Short problem: Count the lines in the items below that contain the string "kern", treating uppercase and lowercase as different, and give only the number.

[Begin Dataset rows]

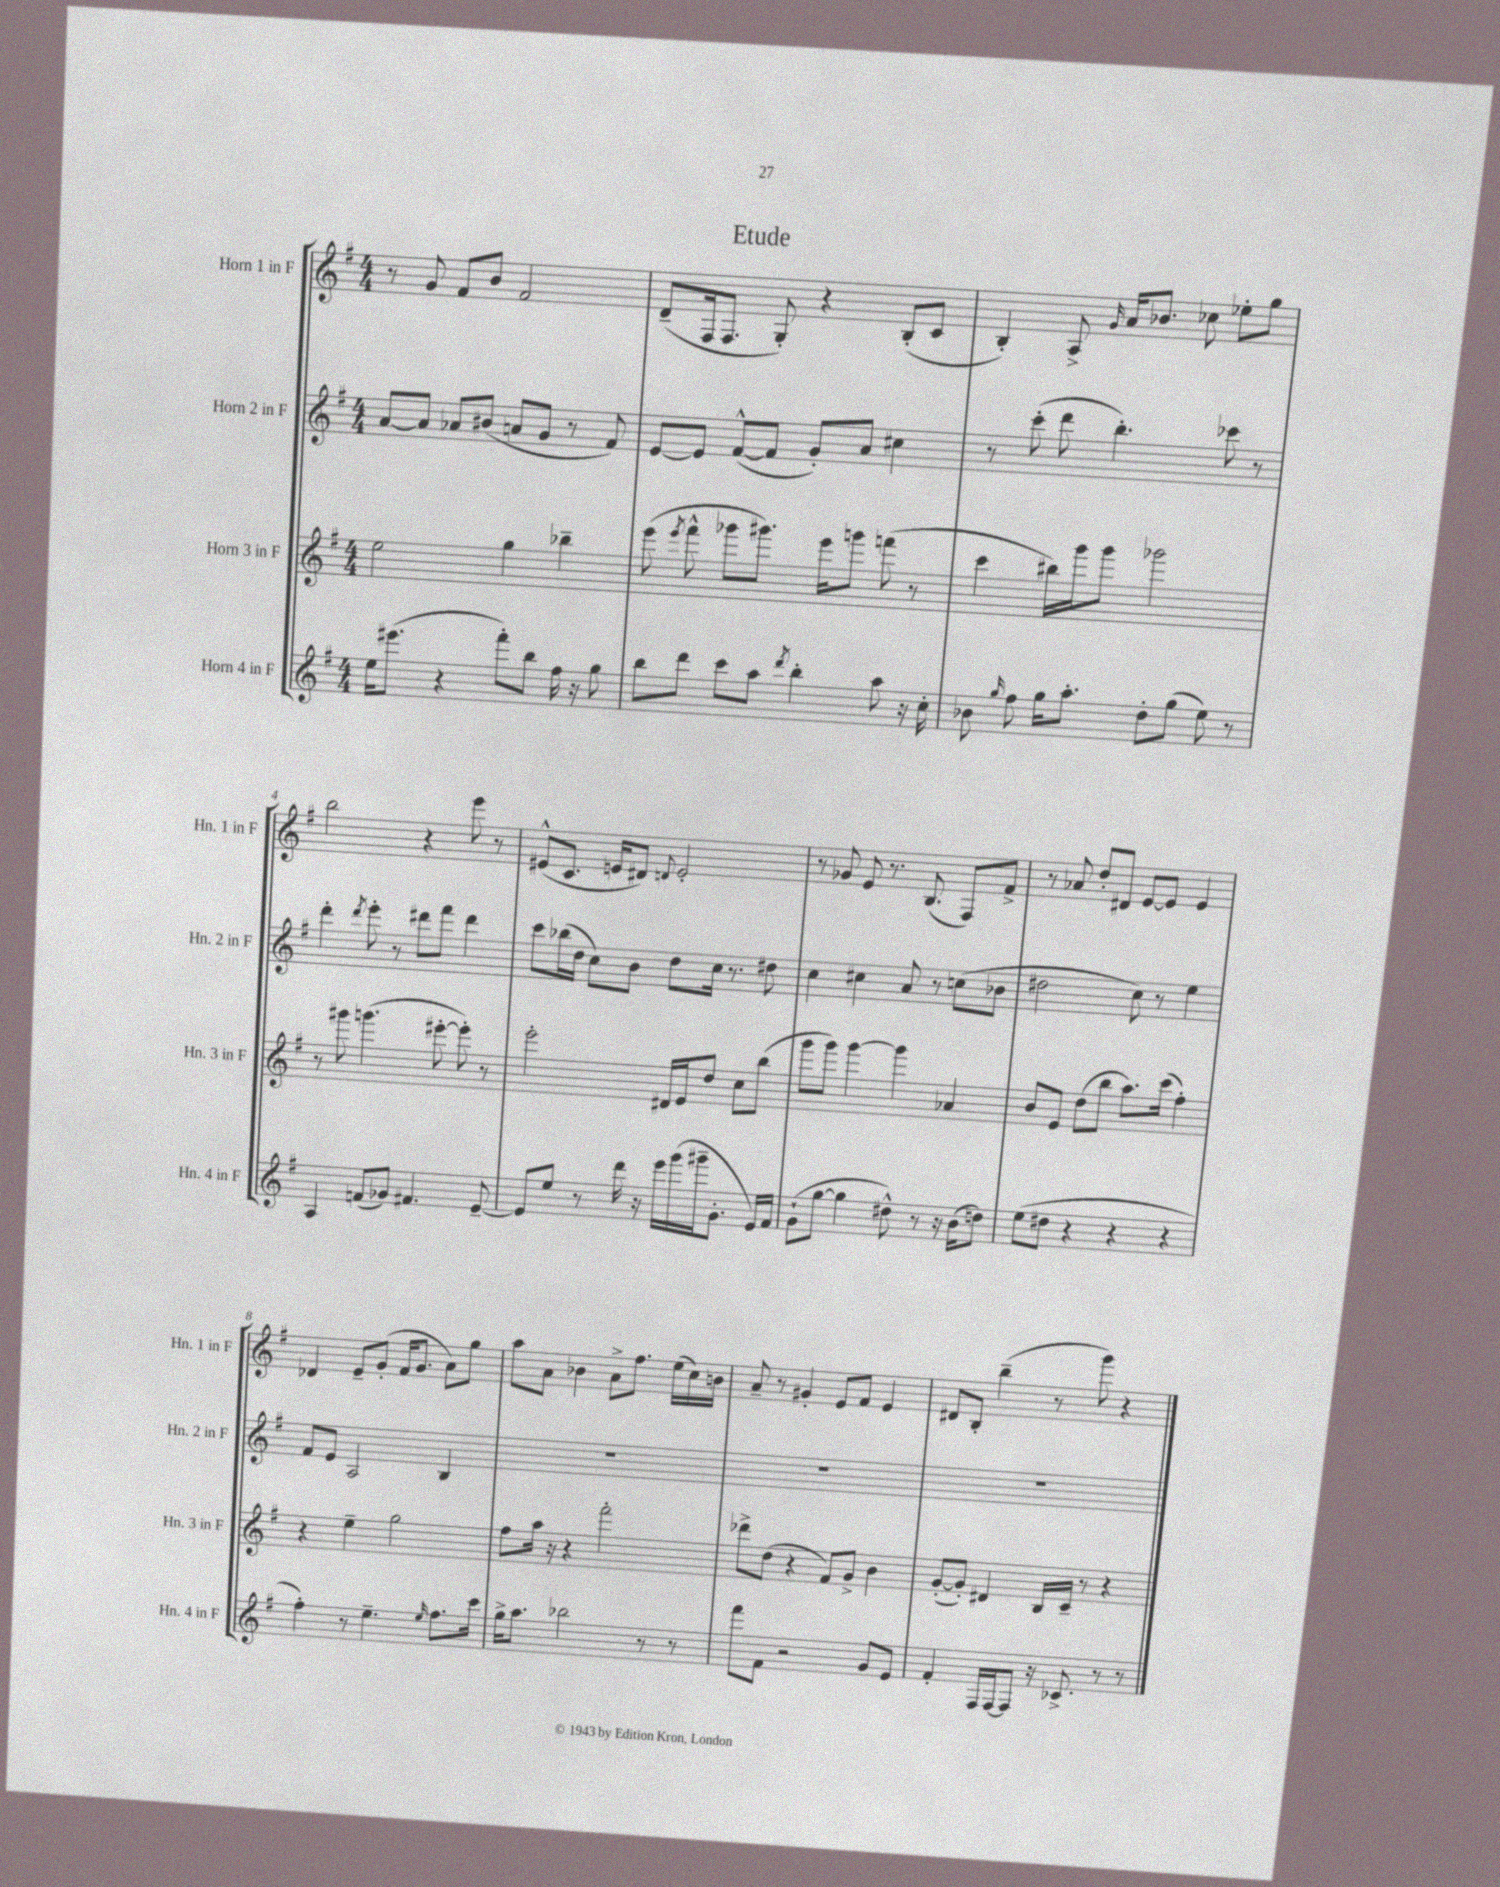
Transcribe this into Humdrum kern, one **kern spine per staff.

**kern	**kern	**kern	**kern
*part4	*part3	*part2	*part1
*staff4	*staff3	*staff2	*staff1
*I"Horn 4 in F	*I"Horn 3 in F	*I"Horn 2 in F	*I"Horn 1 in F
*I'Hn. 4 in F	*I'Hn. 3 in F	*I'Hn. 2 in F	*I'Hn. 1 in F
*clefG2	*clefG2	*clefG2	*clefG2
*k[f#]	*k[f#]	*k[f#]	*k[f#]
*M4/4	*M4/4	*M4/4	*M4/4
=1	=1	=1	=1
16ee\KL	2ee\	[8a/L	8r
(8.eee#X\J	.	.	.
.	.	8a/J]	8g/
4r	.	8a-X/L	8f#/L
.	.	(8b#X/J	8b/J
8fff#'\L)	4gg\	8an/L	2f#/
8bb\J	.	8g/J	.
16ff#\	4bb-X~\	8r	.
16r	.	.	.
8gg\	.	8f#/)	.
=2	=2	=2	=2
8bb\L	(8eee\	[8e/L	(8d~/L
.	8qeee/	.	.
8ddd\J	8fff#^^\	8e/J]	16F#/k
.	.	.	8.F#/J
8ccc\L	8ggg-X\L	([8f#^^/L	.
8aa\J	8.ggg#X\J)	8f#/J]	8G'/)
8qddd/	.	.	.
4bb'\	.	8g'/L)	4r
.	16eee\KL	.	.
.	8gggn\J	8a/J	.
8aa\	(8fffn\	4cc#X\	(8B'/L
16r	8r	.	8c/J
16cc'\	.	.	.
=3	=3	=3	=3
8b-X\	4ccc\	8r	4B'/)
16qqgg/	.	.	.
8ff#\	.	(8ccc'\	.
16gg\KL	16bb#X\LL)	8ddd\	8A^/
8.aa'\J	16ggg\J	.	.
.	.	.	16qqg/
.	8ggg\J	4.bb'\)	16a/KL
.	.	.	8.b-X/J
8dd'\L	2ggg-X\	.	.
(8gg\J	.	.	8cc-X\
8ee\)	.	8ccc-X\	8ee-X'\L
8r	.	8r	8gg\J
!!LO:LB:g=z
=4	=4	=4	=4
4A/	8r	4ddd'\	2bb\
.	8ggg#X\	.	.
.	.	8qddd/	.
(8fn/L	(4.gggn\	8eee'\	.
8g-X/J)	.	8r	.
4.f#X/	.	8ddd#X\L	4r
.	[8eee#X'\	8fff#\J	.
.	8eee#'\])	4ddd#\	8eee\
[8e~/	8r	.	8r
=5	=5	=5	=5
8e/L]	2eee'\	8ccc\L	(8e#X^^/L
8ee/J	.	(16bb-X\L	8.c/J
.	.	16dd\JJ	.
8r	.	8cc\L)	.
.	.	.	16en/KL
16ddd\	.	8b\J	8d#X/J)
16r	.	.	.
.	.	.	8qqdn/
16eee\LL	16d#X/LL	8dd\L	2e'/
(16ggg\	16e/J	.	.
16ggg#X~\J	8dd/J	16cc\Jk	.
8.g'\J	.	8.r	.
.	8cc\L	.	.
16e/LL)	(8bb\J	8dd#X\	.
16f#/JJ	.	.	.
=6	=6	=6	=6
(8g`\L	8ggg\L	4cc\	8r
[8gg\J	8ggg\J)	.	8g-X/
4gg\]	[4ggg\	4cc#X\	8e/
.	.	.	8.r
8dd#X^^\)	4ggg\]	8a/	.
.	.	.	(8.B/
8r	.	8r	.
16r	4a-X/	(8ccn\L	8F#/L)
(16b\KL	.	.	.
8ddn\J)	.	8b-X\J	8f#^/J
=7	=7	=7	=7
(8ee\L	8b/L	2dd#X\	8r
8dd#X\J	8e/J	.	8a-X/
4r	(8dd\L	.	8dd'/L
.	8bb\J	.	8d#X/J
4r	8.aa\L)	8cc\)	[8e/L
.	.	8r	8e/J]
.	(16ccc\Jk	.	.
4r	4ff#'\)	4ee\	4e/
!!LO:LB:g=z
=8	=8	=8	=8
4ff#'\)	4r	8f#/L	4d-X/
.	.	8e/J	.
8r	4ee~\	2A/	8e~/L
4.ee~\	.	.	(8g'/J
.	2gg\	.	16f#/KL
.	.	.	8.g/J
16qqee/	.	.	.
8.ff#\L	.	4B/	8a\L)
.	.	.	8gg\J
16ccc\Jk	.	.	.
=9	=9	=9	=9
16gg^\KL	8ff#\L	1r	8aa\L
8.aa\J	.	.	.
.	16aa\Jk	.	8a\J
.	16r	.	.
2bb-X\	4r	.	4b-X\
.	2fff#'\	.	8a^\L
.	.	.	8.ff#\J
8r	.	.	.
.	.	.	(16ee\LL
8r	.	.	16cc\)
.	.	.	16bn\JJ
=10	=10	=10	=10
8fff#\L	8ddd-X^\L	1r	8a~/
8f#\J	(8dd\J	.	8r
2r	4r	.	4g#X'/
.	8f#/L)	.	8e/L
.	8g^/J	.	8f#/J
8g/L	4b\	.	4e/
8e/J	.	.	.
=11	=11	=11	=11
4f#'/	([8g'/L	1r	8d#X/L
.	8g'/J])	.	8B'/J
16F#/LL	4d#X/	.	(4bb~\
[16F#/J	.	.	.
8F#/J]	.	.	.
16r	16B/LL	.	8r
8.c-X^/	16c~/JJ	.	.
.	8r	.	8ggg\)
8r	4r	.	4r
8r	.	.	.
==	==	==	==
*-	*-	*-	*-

[End Dataset rows]

Solution to the exercise: 2